An exact transcription is needed of the lines below from the one with "yellow fork [719,230,792,263]" through the one with "green domino [284,258,325,308] -> none", with no other lines and no pictures.

◇ ◇ ◇

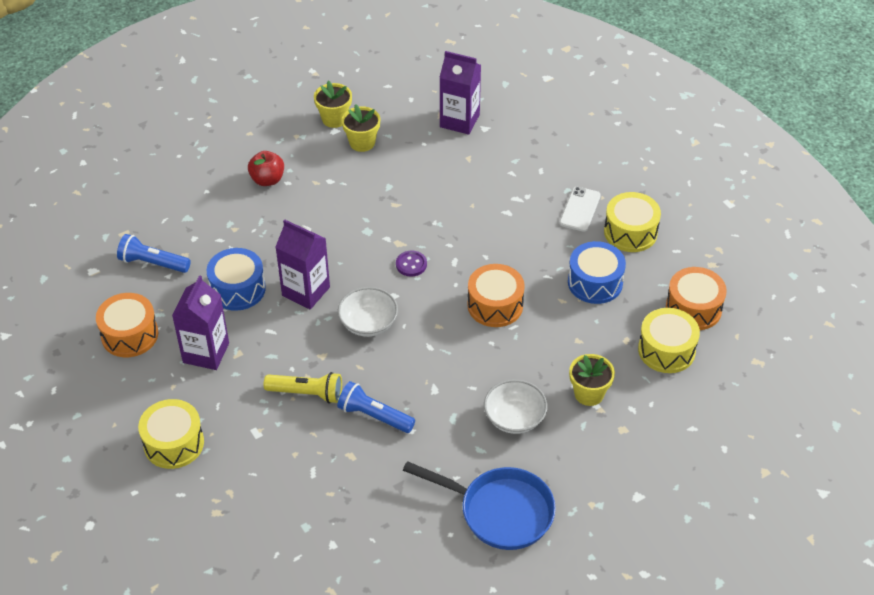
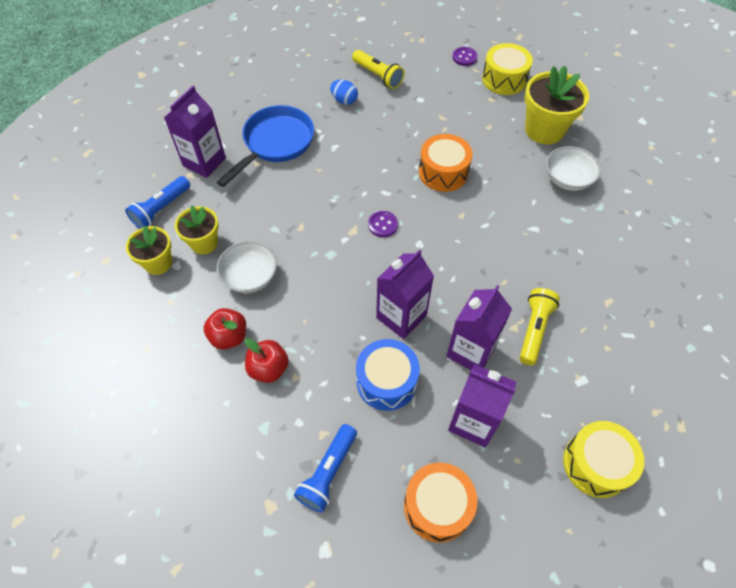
camera: 80 degrees left, 10 degrees up
blue flashlight [337,381,415,433] -> blue flashlight moved to [125,176,190,229]
white bowl [338,287,398,337] -> white bowl moved to [217,241,277,293]
blue pan [403,461,556,550] -> blue pan moved to [217,105,314,187]
white phone [560,187,601,232] -> blue egg [330,80,358,105]
blue drum [568,241,626,304] -> none
yellow flower pot [569,354,615,406] -> yellow flower pot [525,66,589,144], size x1.62
yellow drum [604,192,661,252] -> yellow flashlight [352,50,404,89]
orange drum [666,267,727,330] -> purple button [452,47,478,66]
none -> red apple [245,338,289,383]
none -> purple carton [446,285,512,370]

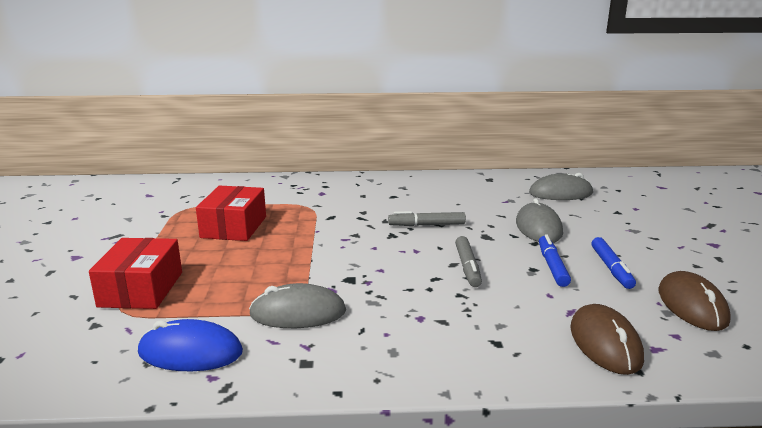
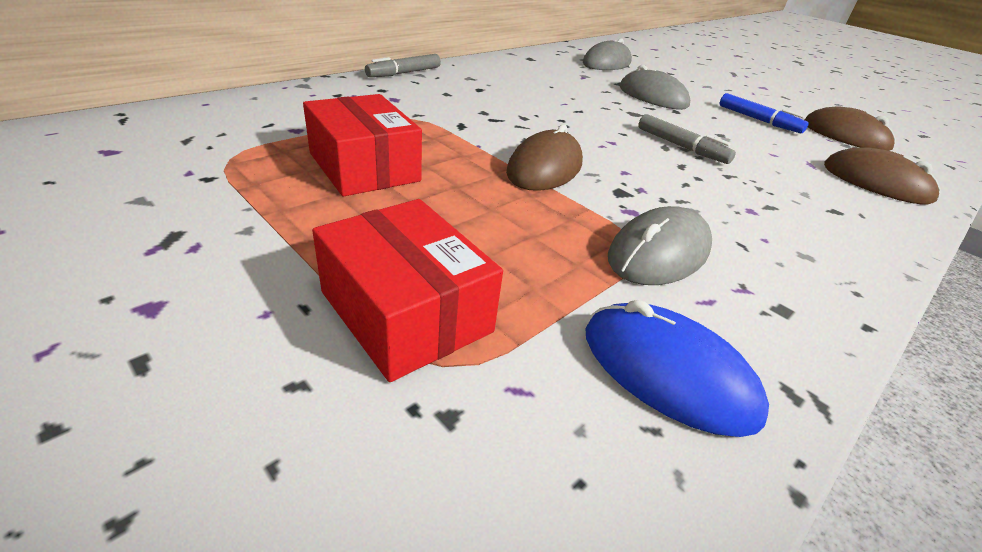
camera: 45 degrees left, 15 degrees up
blue mouse [138,319,243,371] -> blue mouse turned 75 degrees clockwise [585,300,769,437]
grey marker [388,211,466,226] -> grey marker moved to [365,54,441,77]
blue marker [539,234,571,287] -> none
none -> brown mouse [506,124,583,191]

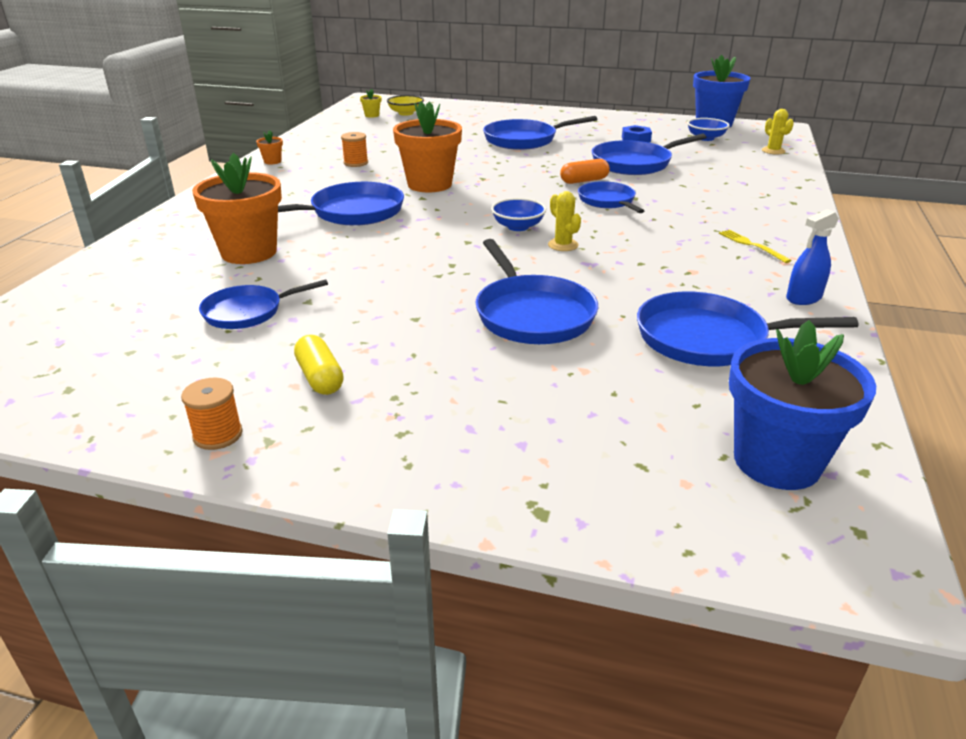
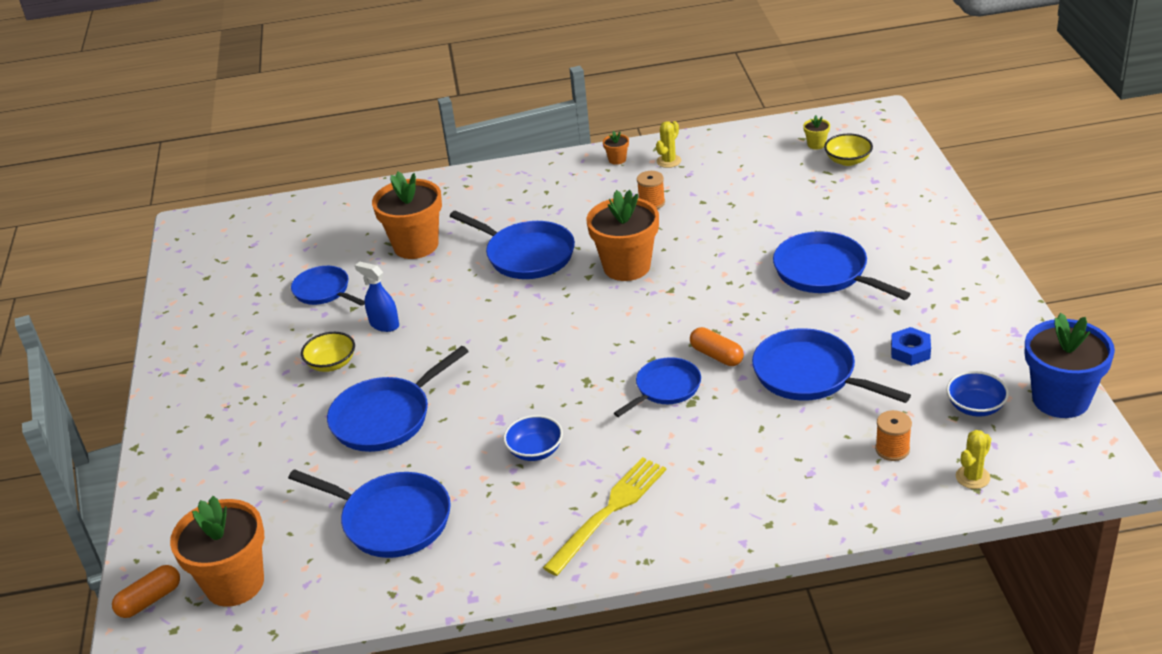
camera: 70 degrees right, 5 degrees up
orange spool [181,378,243,450] -> orange spool moved to [875,410,912,461]
yellow capsule [294,335,344,395] -> none
blue bowl [491,198,546,231] -> blue bowl moved to [503,415,563,461]
yellow cactus [548,191,581,251] -> yellow cactus moved to [656,121,681,168]
blue pan [637,292,858,366] -> blue pan turned 135 degrees clockwise [288,469,451,558]
yellow fork [719,230,792,263] -> yellow fork [543,457,666,576], size x1.89
blue flower pot [729,320,876,490] -> orange flower pot [170,496,264,607]
blue spray bottle [786,209,839,305] -> blue spray bottle moved to [355,261,399,332]
none -> orange capsule [112,565,180,618]
none -> yellow bowl [301,332,355,372]

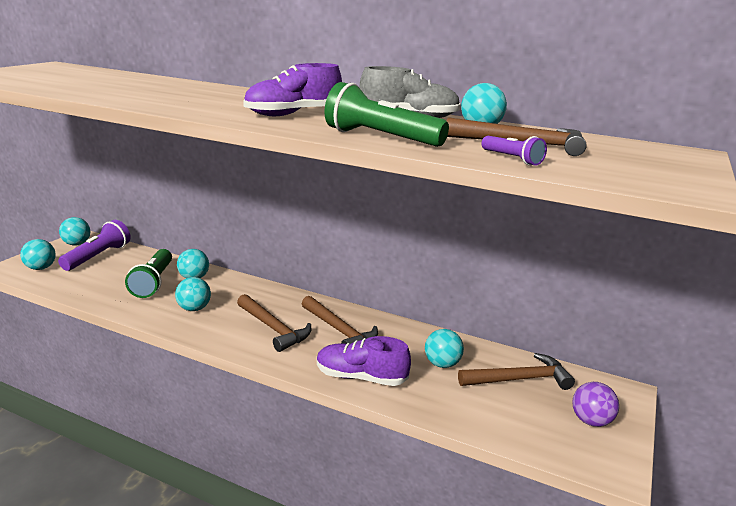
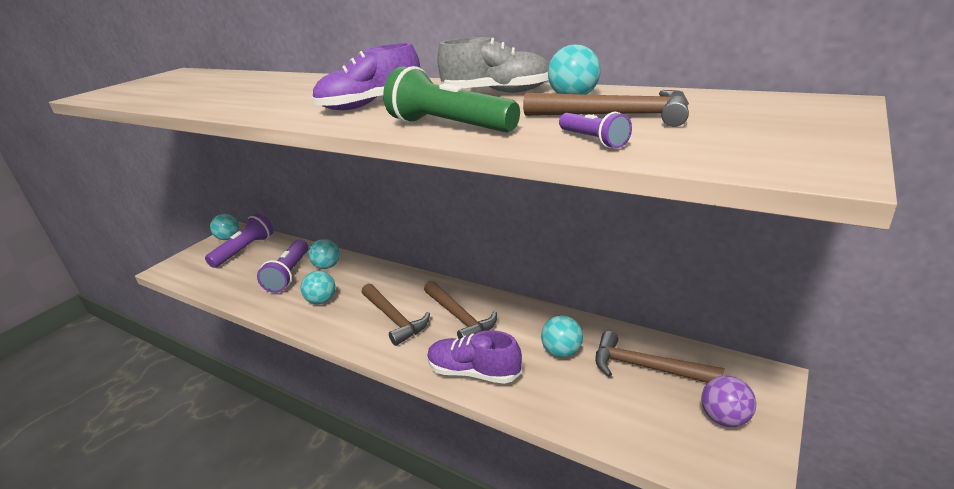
camera: 10 degrees right, 5 degrees up
turquoise ball [20,239,56,270] -> none
green flashlight [125,249,172,298] -> purple flashlight [257,239,309,293]
brown hammer [458,353,575,390] -> brown hammer turned 150 degrees counterclockwise [595,331,724,383]

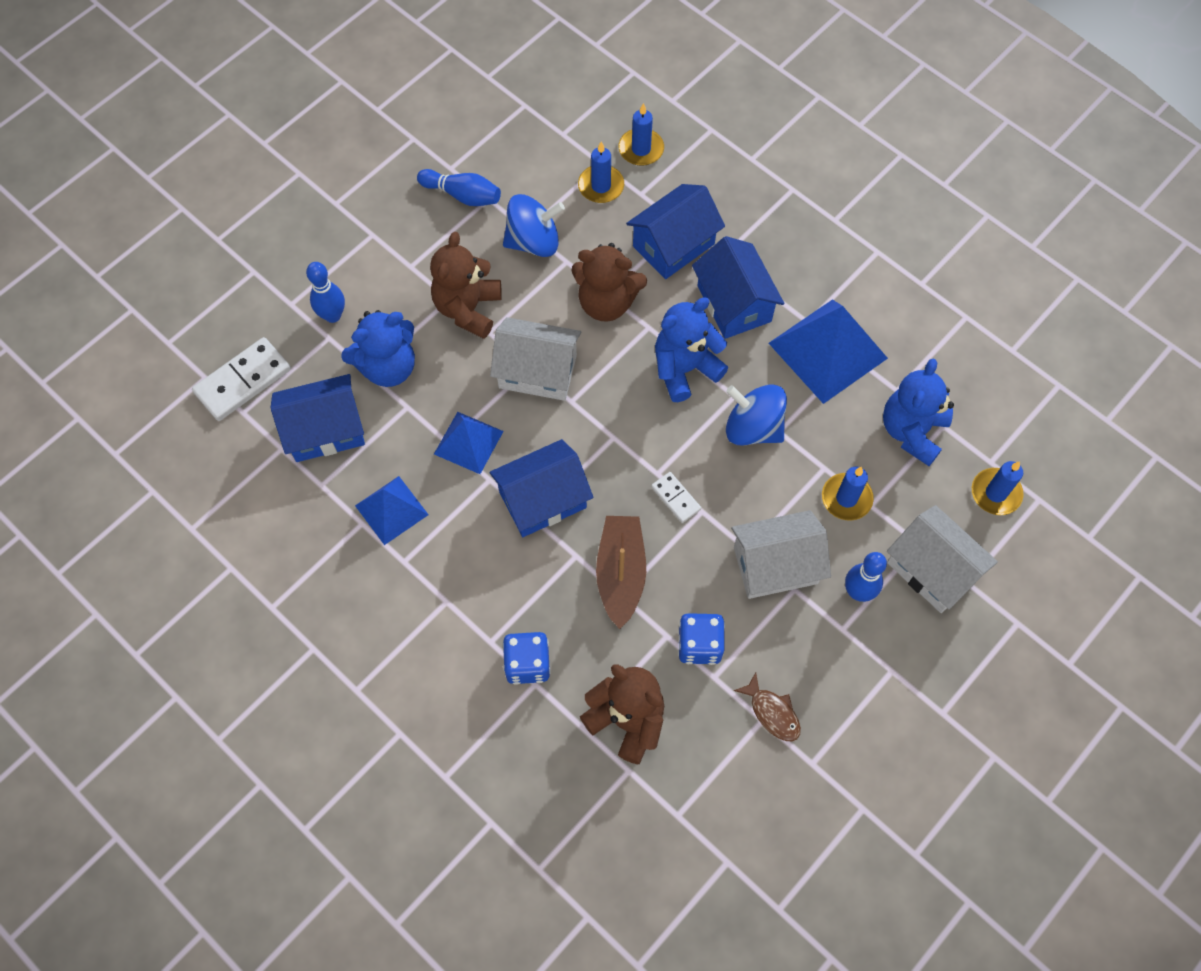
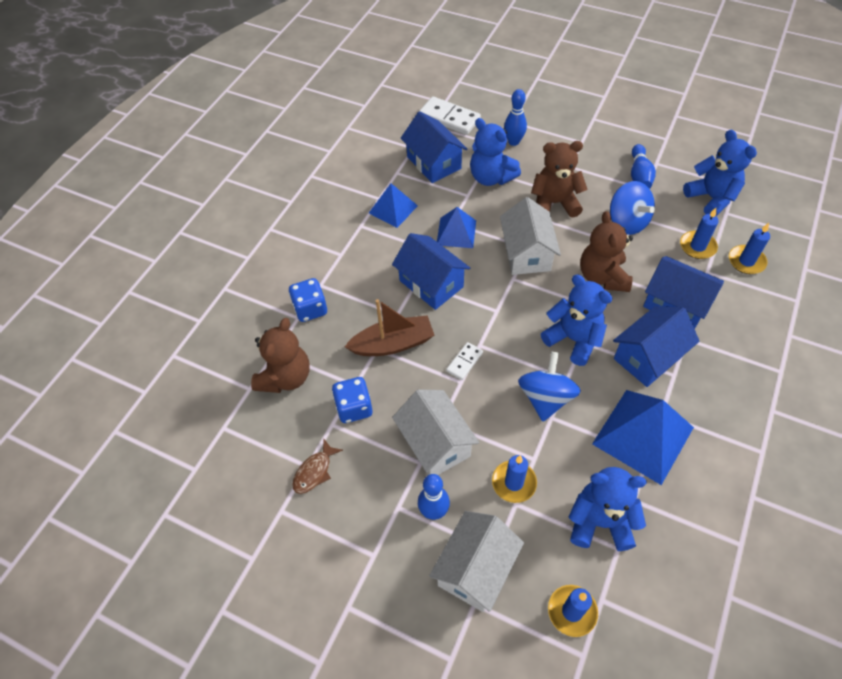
camera: 75 degrees right, 10 degrees down
none -> blue teddy bear [683,130,757,216]

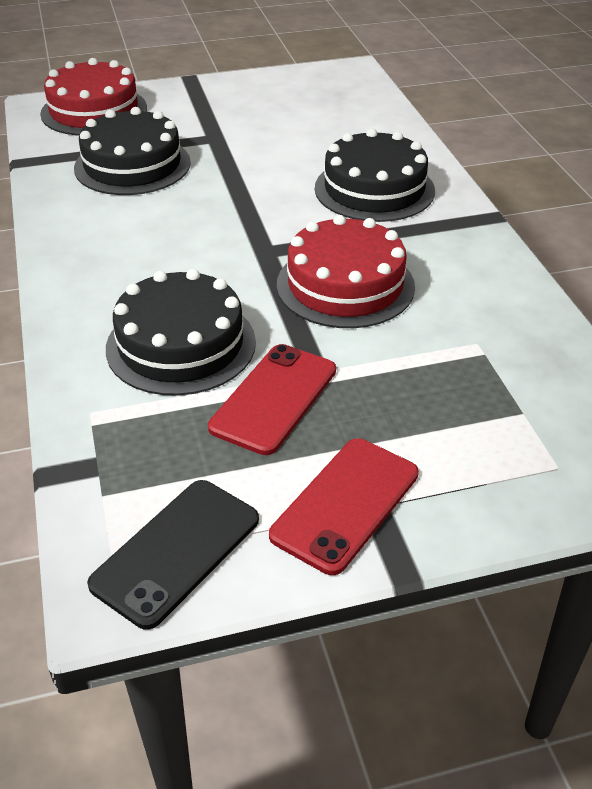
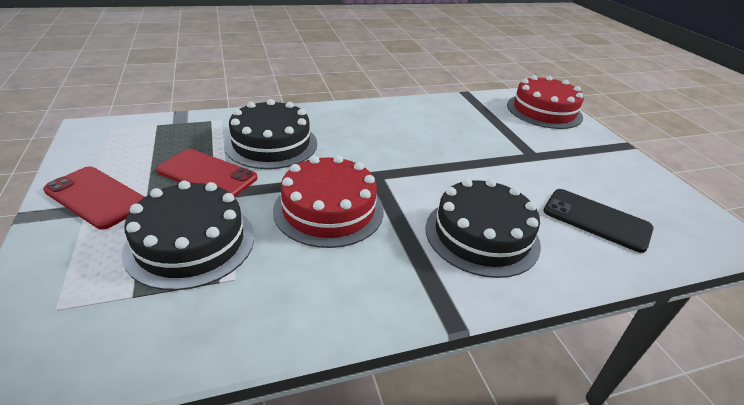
camera: 85 degrees right, 5 degrees down
black cake [74,107,191,195] -> black cake moved to [122,180,254,290]
black phone [87,480,259,630] -> black phone moved to [543,189,654,253]

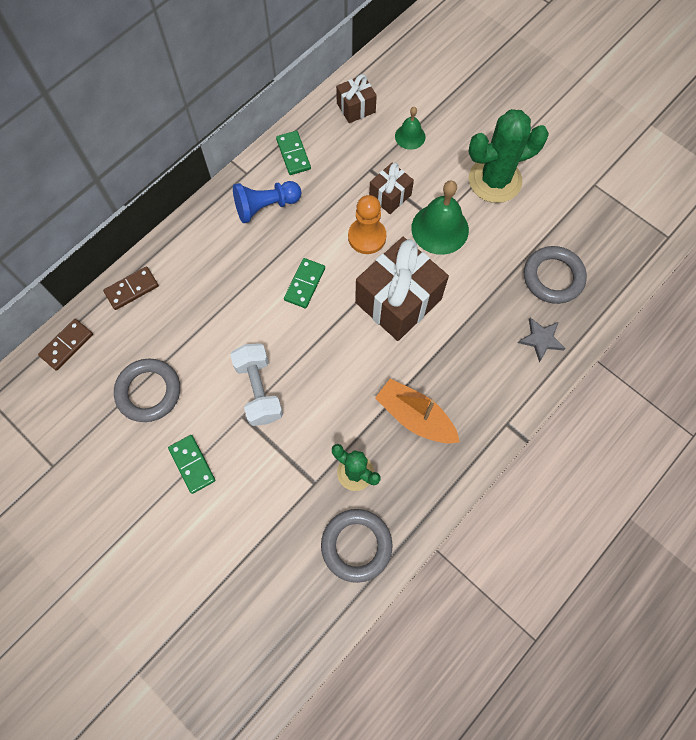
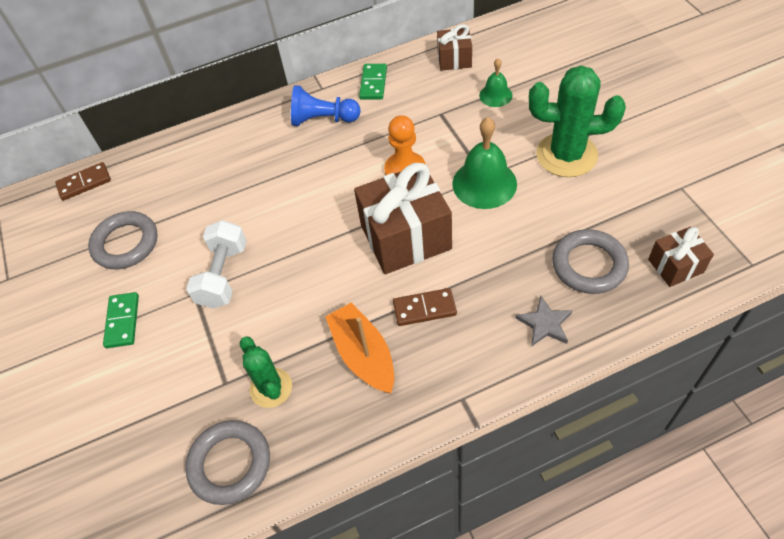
camera: 30 degrees right, 15 degrees down
brown domino [103,266,159,310] -> brown domino moved to [393,288,457,326]
green domino [284,258,325,308] -> none
brown gift [369,163,414,214] -> brown gift moved to [648,227,714,287]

◇ ◇ ◇

> EXERCISE ANSWER:
yellow fork [719,230,792,263] -> yellow fork [543,457,666,576], size x1.89
blue flower pot [729,320,876,490] -> orange flower pot [170,496,264,607]
blue spray bottle [786,209,839,305] -> blue spray bottle moved to [355,261,399,332]
none -> orange capsule [112,565,180,618]
none -> yellow bowl [301,332,355,372]

camera: 10 degrees right, 5 degrees up
turquoise ball [20,239,56,270] -> none
green flashlight [125,249,172,298] -> purple flashlight [257,239,309,293]
brown hammer [458,353,575,390] -> brown hammer turned 150 degrees counterclockwise [595,331,724,383]

camera: 75 degrees right, 10 degrees down
none -> blue teddy bear [683,130,757,216]

camera: 85 degrees right, 5 degrees down
black cake [74,107,191,195] -> black cake moved to [122,180,254,290]
black phone [87,480,259,630] -> black phone moved to [543,189,654,253]

camera: 30 degrees right, 15 degrees down
brown domino [103,266,159,310] -> brown domino moved to [393,288,457,326]
green domino [284,258,325,308] -> none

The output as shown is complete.